## Data to use
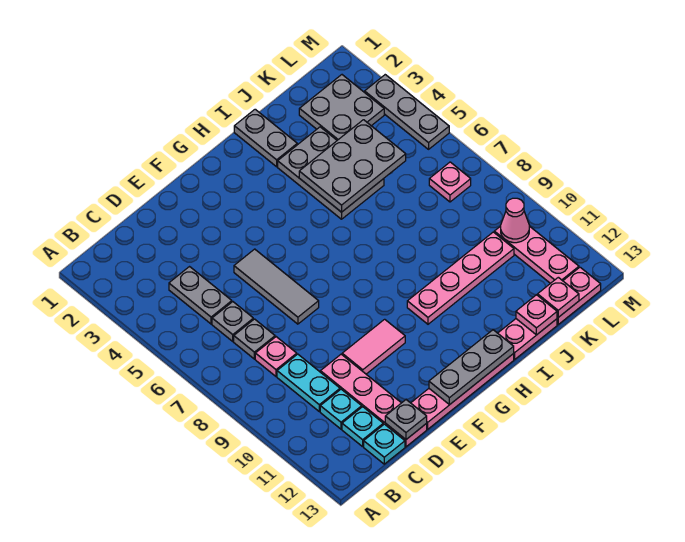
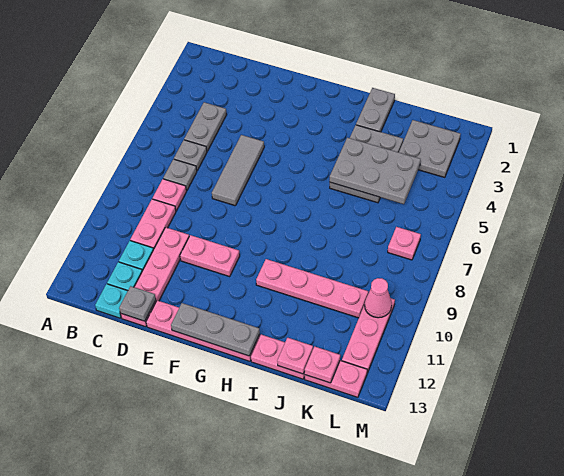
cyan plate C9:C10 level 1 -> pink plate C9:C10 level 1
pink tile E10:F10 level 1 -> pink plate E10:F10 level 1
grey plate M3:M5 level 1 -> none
==
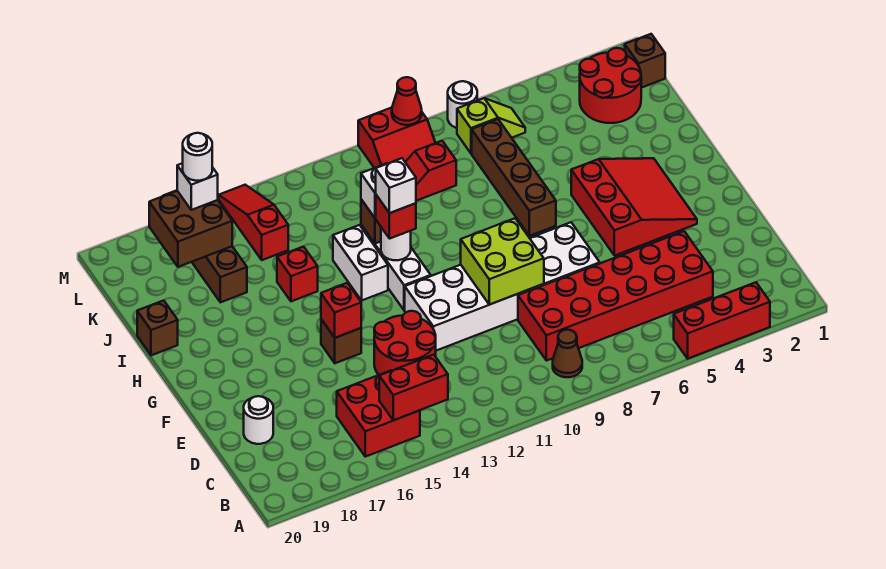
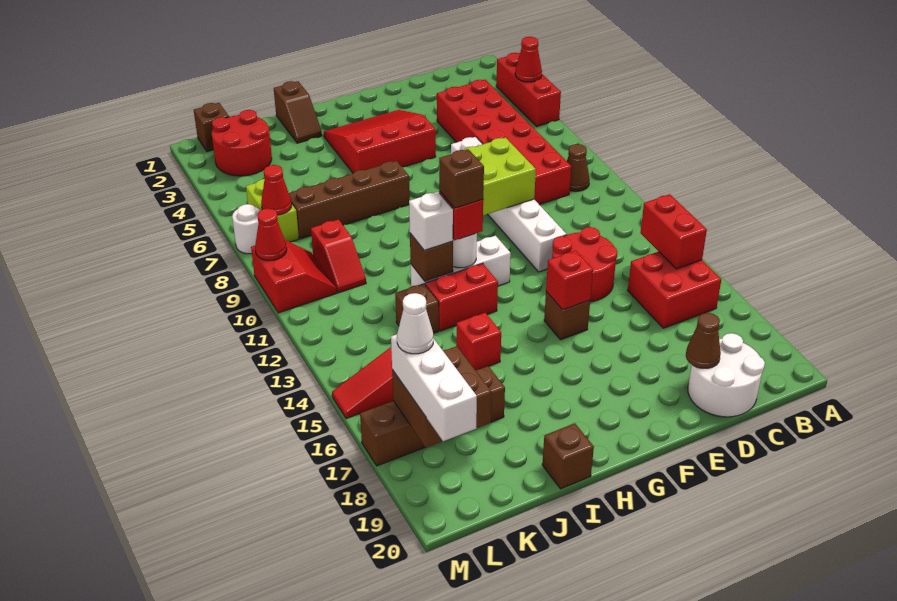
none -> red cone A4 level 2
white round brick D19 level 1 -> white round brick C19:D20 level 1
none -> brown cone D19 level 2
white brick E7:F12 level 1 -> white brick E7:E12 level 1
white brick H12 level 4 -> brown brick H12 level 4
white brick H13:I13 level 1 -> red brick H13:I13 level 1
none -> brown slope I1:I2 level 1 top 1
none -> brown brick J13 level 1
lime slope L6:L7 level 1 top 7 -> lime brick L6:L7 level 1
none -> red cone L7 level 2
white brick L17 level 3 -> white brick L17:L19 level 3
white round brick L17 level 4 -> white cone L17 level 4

## Work to be completed
All lines in the listing above from the line containing "white round brick D19" to the line containing "white round brick L17", inclusive, should be retyped exactly; no other lines should appear.

## Task output
white round brick D19 level 1 -> white round brick C19:D20 level 1
none -> brown cone D19 level 2
white brick E7:F12 level 1 -> white brick E7:E12 level 1
white brick H12 level 4 -> brown brick H12 level 4
white brick H13:I13 level 1 -> red brick H13:I13 level 1
none -> brown slope I1:I2 level 1 top 1
none -> brown brick J13 level 1
lime slope L6:L7 level 1 top 7 -> lime brick L6:L7 level 1
none -> red cone L7 level 2
white brick L17 level 3 -> white brick L17:L19 level 3
white round brick L17 level 4 -> white cone L17 level 4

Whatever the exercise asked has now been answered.